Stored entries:
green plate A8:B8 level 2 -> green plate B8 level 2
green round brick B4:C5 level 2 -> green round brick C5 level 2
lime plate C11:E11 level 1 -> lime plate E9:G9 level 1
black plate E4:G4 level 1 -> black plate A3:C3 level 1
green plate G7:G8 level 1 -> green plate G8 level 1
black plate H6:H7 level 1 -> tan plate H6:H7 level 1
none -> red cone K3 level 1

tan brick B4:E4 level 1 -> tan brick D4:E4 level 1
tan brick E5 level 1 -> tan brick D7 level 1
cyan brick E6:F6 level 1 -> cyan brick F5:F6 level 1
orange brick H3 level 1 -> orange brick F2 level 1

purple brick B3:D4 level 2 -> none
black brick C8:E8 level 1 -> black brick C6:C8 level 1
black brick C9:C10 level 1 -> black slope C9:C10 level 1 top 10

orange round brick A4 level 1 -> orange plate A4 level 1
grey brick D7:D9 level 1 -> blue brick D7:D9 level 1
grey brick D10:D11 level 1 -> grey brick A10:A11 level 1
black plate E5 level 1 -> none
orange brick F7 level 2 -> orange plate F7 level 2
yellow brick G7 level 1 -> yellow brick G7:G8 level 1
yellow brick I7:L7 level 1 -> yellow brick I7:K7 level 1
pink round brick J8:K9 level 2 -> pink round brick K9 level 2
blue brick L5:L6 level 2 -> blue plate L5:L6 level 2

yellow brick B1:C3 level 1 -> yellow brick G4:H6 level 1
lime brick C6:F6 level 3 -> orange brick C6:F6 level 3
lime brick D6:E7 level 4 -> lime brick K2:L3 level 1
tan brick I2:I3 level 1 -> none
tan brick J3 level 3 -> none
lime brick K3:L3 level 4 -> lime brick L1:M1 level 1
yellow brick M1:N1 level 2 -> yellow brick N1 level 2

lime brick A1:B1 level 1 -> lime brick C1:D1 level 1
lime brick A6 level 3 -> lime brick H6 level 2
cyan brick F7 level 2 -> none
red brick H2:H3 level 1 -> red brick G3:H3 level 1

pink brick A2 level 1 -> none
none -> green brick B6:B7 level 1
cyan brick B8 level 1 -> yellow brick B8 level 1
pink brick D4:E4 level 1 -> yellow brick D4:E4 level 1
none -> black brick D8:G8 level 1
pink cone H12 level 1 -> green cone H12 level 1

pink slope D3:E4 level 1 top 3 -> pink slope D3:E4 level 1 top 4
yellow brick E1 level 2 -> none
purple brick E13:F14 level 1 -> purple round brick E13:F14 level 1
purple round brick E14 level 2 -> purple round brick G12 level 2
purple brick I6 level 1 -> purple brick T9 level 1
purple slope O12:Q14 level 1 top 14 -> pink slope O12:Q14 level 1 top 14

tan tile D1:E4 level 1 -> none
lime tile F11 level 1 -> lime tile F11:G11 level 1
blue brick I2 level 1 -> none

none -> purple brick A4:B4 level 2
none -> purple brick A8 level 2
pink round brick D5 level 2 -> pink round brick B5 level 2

ASSIGNMENT
Look above for the line with "tan brick B4:E4"; retype exactly that line, every line after it up to the line with "yellow brick G7 level", and that line too, nothing else.

OUTPUT BELOW
tan brick B4:E4 level 1 -> tan brick D4:E4 level 1
tan brick E5 level 1 -> tan brick D7 level 1
cyan brick E6:F6 level 1 -> cyan brick F5:F6 level 1
orange brick H3 level 1 -> orange brick F2 level 1

purple brick B3:D4 level 2 -> none
black brick C8:E8 level 1 -> black brick C6:C8 level 1
black brick C9:C10 level 1 -> black slope C9:C10 level 1 top 10

orange round brick A4 level 1 -> orange plate A4 level 1
grey brick D7:D9 level 1 -> blue brick D7:D9 level 1
grey brick D10:D11 level 1 -> grey brick A10:A11 level 1
black plate E5 level 1 -> none
orange brick F7 level 2 -> orange plate F7 level 2
yellow brick G7 level 1 -> yellow brick G7:G8 level 1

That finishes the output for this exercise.